Beneath this line are the data; copy exactly the part of them that opens with the line containing "R6: 560 (SIG3, SIG6) -> 1.1k (SIG3, SIG6)" and closes with the line containing "U6 pin GND: GND -> SIG2", and only that part.
·····
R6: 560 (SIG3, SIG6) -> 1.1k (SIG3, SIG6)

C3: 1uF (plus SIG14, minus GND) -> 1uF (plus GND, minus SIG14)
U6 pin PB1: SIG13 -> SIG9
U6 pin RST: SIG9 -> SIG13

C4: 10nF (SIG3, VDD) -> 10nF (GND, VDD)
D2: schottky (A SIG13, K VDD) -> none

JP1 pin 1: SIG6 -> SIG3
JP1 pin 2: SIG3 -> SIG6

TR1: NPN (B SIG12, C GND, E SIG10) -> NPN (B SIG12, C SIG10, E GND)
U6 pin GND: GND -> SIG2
·····
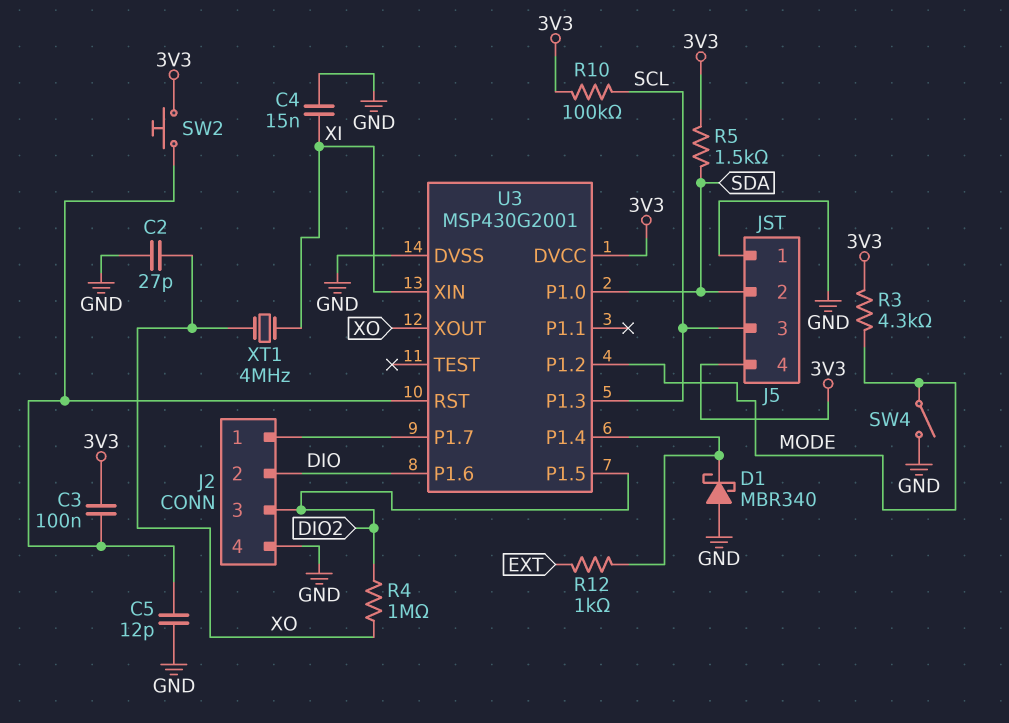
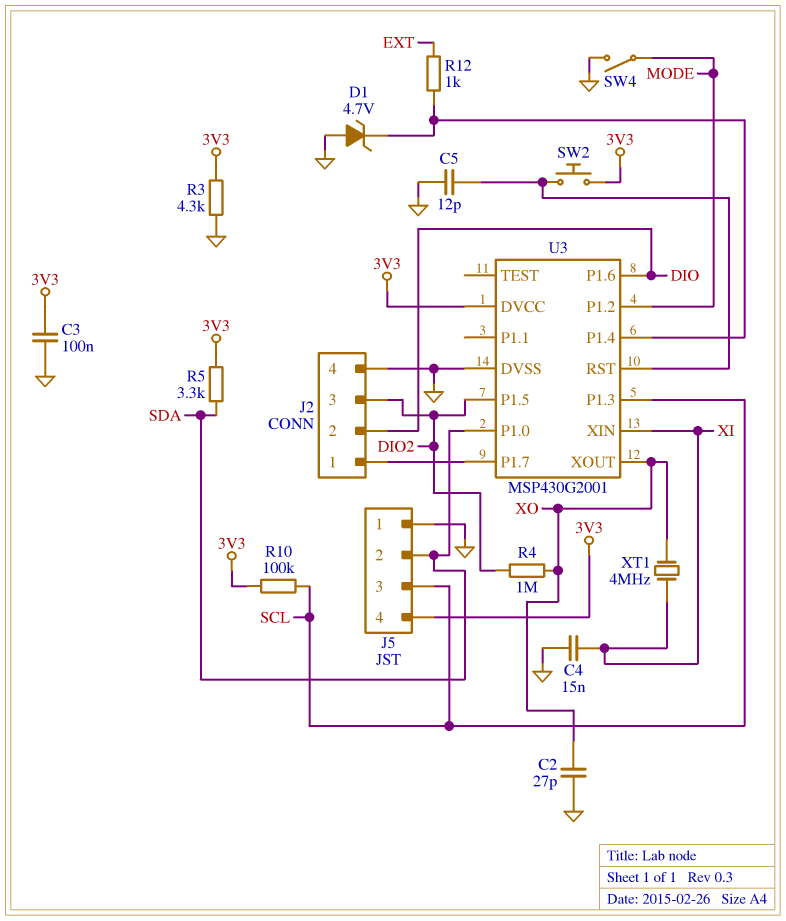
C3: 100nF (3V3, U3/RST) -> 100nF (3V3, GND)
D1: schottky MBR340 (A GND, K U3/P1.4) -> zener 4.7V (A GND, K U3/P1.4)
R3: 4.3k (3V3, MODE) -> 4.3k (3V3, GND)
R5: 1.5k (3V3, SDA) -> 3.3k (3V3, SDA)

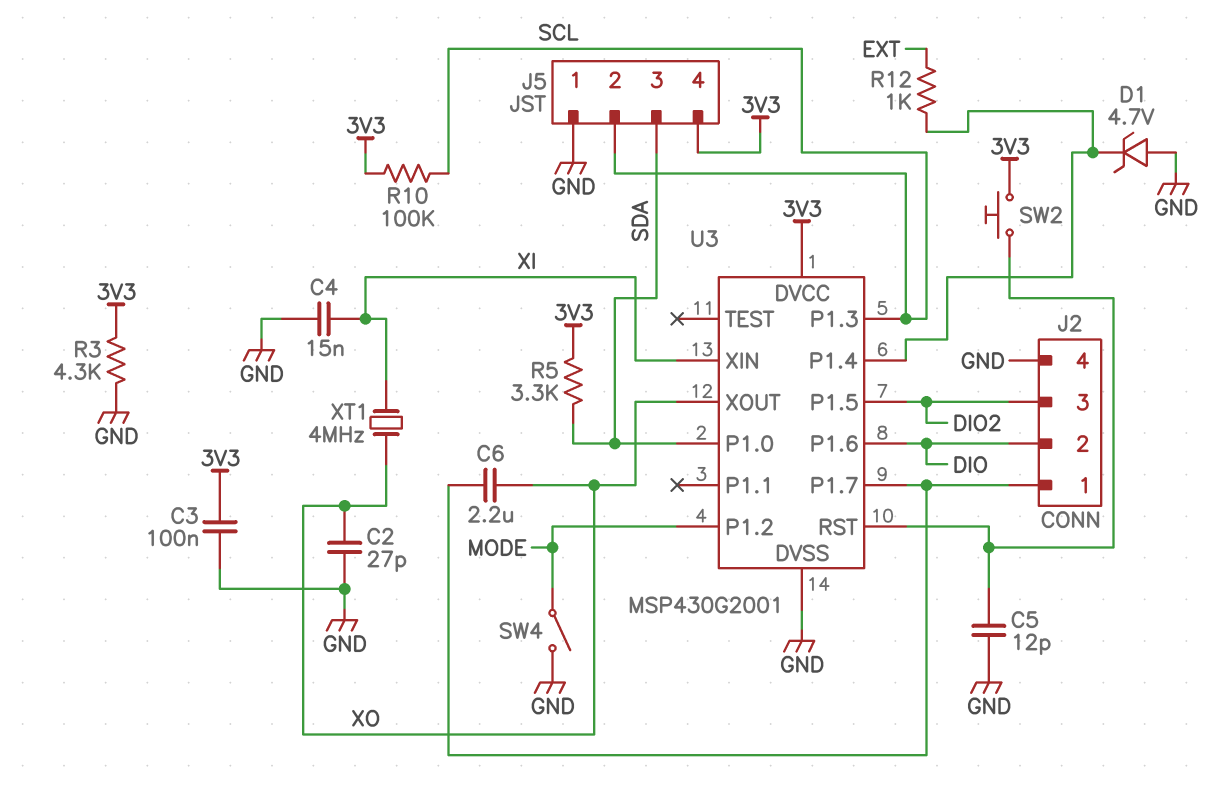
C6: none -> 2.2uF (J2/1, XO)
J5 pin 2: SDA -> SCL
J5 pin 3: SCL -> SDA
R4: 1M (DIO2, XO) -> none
·····
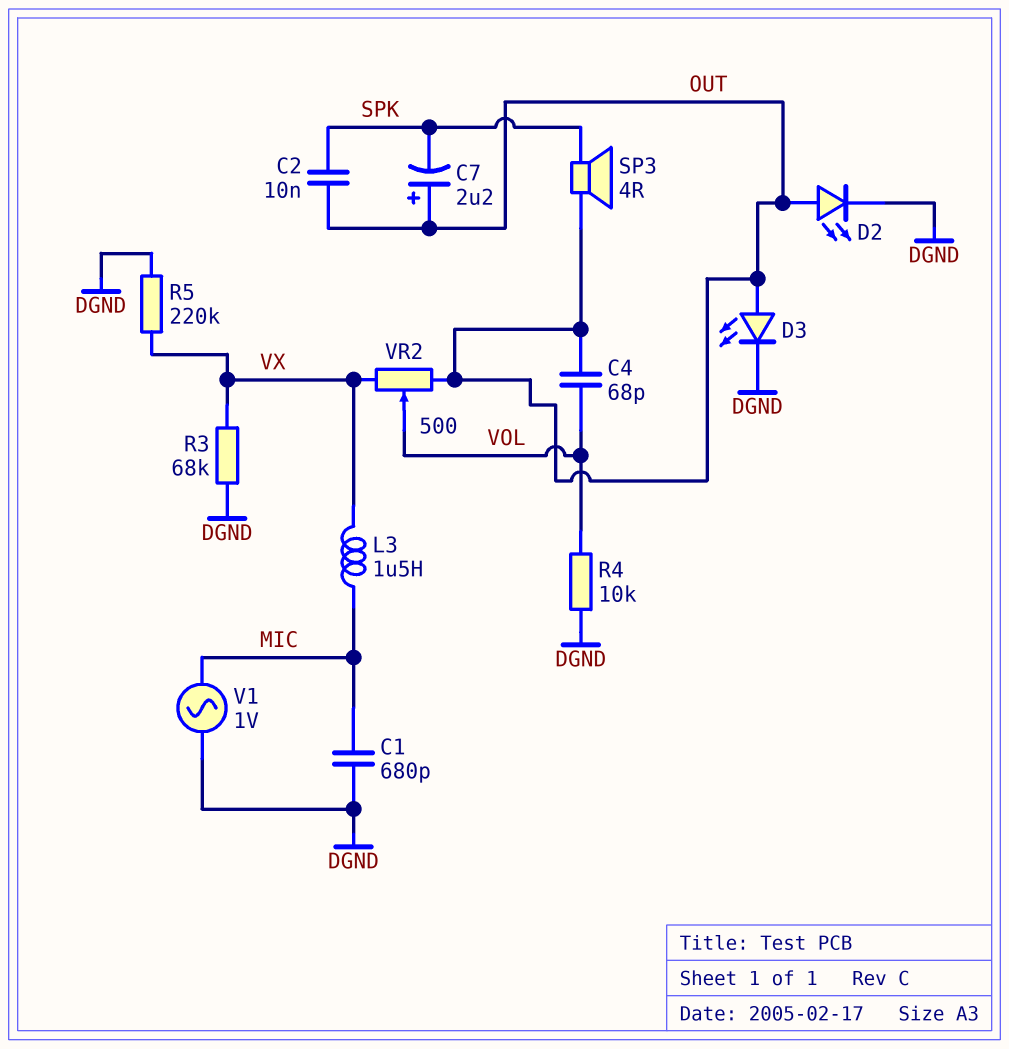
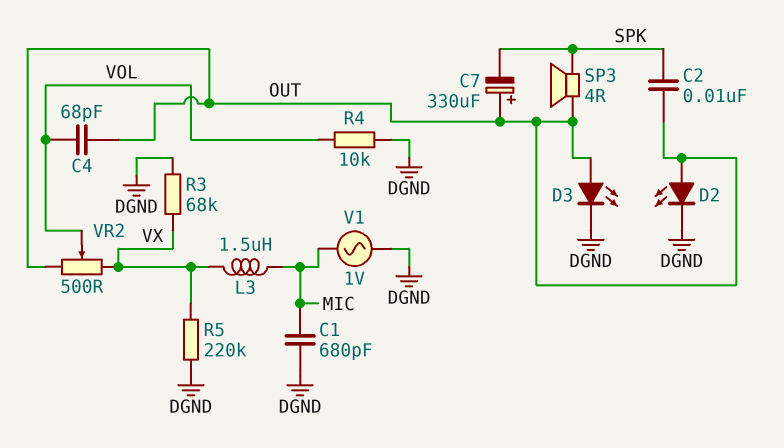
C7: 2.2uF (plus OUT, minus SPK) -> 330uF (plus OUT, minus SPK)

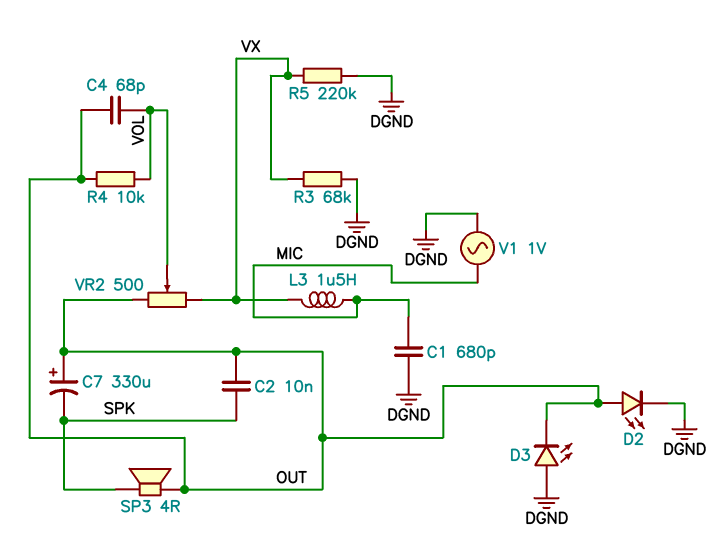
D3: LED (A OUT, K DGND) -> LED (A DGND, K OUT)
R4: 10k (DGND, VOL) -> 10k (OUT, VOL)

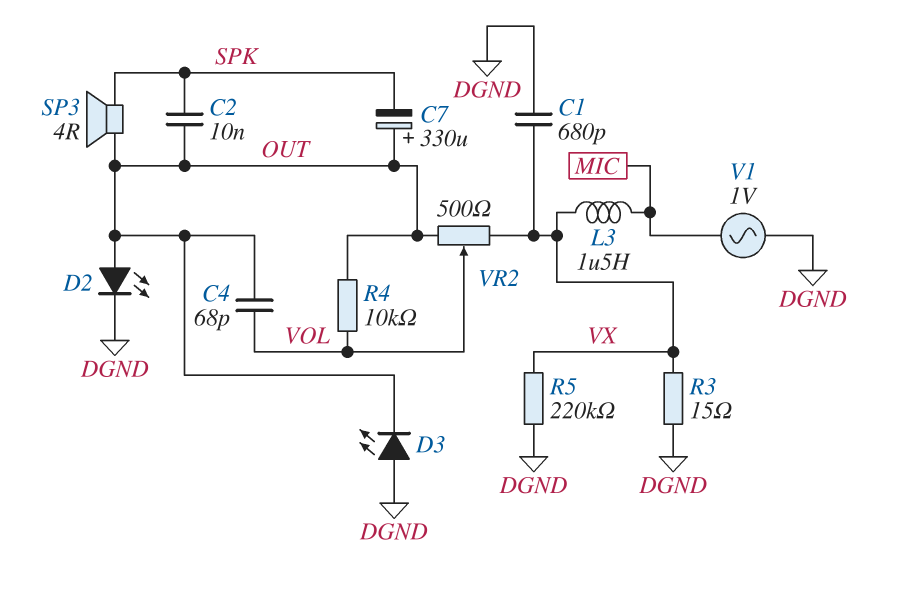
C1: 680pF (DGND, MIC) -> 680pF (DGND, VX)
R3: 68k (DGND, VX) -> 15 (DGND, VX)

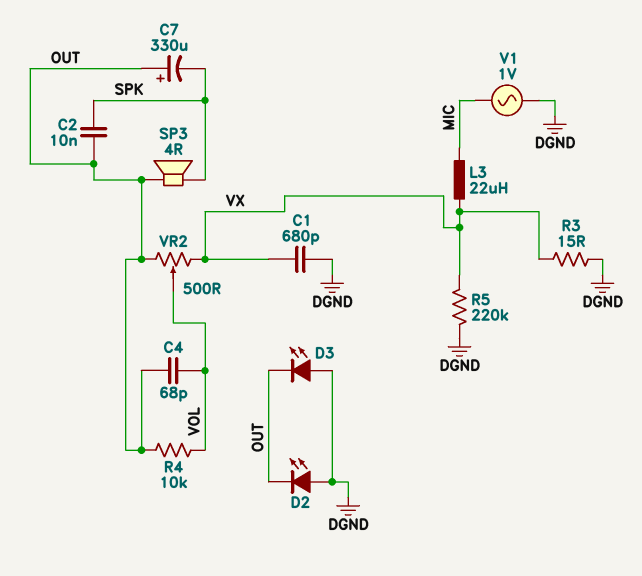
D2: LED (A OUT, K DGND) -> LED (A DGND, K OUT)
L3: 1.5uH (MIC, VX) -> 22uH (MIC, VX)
·····
◆ **Reply to the exercise**
R6: 560 (SIG3, SIG6) -> 1.1k (SIG3, SIG6)

C3: 1uF (plus SIG14, minus GND) -> 1uF (plus GND, minus SIG14)
U6 pin PB1: SIG13 -> SIG9
U6 pin RST: SIG9 -> SIG13

C4: 10nF (SIG3, VDD) -> 10nF (GND, VDD)
D2: schottky (A SIG13, K VDD) -> none

JP1 pin 1: SIG6 -> SIG3
JP1 pin 2: SIG3 -> SIG6

TR1: NPN (B SIG12, C GND, E SIG10) -> NPN (B SIG12, C SIG10, E GND)
U6 pin GND: GND -> SIG2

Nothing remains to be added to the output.